TASK DESCRIPTION: Lines from the line with "K3: G5LE-1 -> JQC-3FF" to the line with "JP5 pin 1: GND -> +12V" in the entries below, and only those, must be output exactly, with both ends included.

TASK MATERIAL:
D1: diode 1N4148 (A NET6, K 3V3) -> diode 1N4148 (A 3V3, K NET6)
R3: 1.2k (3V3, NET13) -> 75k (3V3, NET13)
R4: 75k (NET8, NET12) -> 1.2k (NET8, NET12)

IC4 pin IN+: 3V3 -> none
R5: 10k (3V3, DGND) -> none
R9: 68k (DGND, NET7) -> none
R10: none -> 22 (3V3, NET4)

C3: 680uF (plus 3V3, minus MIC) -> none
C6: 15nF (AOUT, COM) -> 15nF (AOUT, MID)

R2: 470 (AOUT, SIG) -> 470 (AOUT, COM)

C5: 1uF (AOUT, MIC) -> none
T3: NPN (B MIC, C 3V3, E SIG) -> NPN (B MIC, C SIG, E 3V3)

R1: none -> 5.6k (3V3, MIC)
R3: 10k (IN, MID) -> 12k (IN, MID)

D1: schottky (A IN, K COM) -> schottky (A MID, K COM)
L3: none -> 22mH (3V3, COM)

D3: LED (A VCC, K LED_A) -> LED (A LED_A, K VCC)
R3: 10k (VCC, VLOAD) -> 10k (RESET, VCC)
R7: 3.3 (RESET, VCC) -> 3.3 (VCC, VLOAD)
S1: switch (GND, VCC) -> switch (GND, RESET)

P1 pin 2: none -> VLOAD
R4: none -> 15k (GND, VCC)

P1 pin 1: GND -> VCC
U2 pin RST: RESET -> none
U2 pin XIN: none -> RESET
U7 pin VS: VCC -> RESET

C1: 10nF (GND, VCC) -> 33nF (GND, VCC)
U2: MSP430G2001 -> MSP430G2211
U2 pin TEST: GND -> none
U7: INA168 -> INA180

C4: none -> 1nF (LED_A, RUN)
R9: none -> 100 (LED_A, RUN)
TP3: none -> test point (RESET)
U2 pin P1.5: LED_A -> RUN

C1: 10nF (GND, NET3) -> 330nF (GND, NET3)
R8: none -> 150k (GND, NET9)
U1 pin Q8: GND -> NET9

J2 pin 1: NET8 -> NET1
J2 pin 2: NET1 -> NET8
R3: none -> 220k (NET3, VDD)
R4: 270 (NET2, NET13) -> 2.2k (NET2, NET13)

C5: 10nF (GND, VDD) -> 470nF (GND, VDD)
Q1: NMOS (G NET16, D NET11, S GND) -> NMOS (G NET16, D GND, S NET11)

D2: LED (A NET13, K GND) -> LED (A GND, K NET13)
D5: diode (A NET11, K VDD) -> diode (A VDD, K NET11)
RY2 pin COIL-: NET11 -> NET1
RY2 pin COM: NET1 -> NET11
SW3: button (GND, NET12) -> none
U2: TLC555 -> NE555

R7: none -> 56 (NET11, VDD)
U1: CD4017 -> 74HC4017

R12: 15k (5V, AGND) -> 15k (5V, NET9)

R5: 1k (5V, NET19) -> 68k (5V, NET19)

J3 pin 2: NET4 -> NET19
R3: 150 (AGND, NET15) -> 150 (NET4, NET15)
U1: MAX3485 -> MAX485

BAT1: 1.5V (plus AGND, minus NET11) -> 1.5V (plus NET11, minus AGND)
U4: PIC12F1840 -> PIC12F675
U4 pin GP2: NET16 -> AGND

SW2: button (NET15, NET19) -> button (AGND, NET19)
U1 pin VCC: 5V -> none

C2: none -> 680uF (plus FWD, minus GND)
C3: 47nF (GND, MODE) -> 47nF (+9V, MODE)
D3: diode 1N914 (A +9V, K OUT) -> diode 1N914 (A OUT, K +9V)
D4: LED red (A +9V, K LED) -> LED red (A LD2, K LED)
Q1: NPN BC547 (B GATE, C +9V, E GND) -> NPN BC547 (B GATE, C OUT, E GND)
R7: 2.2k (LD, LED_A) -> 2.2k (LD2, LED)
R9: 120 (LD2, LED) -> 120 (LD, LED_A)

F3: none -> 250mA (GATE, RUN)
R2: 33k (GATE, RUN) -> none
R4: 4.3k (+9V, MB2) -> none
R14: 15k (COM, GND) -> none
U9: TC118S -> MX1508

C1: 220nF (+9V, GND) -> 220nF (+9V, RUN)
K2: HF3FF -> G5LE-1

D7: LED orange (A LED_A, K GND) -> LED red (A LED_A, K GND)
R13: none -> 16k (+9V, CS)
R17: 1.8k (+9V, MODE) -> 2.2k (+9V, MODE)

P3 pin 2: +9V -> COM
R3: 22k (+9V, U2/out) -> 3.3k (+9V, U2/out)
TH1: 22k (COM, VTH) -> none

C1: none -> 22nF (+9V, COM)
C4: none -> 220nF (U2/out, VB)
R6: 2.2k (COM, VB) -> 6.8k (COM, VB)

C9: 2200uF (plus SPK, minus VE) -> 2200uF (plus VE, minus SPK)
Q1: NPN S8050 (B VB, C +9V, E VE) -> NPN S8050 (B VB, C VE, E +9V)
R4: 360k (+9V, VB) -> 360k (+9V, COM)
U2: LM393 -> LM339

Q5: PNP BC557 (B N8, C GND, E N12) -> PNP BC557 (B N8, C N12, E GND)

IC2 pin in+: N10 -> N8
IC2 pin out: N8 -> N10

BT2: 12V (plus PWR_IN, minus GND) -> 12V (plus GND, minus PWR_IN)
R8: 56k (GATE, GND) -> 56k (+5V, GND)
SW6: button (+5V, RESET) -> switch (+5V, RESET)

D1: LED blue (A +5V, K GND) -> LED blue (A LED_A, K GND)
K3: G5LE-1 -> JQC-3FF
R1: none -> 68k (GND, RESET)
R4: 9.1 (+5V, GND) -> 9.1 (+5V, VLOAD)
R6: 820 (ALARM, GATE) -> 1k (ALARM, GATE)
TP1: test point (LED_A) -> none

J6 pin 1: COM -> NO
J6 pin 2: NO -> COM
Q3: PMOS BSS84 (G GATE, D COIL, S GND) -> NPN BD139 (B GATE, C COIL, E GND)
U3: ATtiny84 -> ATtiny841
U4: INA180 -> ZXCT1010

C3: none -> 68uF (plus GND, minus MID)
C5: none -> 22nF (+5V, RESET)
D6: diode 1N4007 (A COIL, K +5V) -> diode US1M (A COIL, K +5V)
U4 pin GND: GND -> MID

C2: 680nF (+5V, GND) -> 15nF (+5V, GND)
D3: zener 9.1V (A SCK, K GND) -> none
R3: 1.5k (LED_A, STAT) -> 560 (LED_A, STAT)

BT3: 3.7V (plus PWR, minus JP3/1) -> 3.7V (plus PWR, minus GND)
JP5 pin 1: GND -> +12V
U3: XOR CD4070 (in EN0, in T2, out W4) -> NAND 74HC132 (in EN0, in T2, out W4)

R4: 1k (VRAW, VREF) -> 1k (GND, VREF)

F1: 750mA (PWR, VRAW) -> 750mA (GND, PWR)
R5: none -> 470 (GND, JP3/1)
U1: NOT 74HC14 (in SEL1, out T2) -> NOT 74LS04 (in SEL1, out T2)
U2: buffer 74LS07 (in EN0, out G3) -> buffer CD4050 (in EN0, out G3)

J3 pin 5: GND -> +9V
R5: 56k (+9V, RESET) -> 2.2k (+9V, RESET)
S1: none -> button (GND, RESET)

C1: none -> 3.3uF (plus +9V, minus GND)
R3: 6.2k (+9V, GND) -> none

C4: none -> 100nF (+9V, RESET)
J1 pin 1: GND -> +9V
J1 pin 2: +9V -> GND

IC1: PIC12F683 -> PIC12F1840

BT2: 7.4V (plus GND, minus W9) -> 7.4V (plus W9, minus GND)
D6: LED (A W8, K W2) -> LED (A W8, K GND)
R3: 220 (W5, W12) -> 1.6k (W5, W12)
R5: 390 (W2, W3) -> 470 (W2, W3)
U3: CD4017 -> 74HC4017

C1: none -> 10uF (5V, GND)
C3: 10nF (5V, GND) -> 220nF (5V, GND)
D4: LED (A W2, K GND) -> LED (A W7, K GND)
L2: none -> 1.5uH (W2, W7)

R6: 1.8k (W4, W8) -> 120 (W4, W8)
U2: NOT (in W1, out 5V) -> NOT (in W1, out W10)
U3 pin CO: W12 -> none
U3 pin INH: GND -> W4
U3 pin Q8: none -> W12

OUTPUT OF THE TASK:
K3: G5LE-1 -> JQC-3FF
R1: none -> 68k (GND, RESET)
R4: 9.1 (+5V, GND) -> 9.1 (+5V, VLOAD)
R6: 820 (ALARM, GATE) -> 1k (ALARM, GATE)
TP1: test point (LED_A) -> none

J6 pin 1: COM -> NO
J6 pin 2: NO -> COM
Q3: PMOS BSS84 (G GATE, D COIL, S GND) -> NPN BD139 (B GATE, C COIL, E GND)
U3: ATtiny84 -> ATtiny841
U4: INA180 -> ZXCT1010

C3: none -> 68uF (plus GND, minus MID)
C5: none -> 22nF (+5V, RESET)
D6: diode 1N4007 (A COIL, K +5V) -> diode US1M (A COIL, K +5V)
U4 pin GND: GND -> MID

C2: 680nF (+5V, GND) -> 15nF (+5V, GND)
D3: zener 9.1V (A SCK, K GND) -> none
R3: 1.5k (LED_A, STAT) -> 560 (LED_A, STAT)

BT3: 3.7V (plus PWR, minus JP3/1) -> 3.7V (plus PWR, minus GND)
JP5 pin 1: GND -> +12V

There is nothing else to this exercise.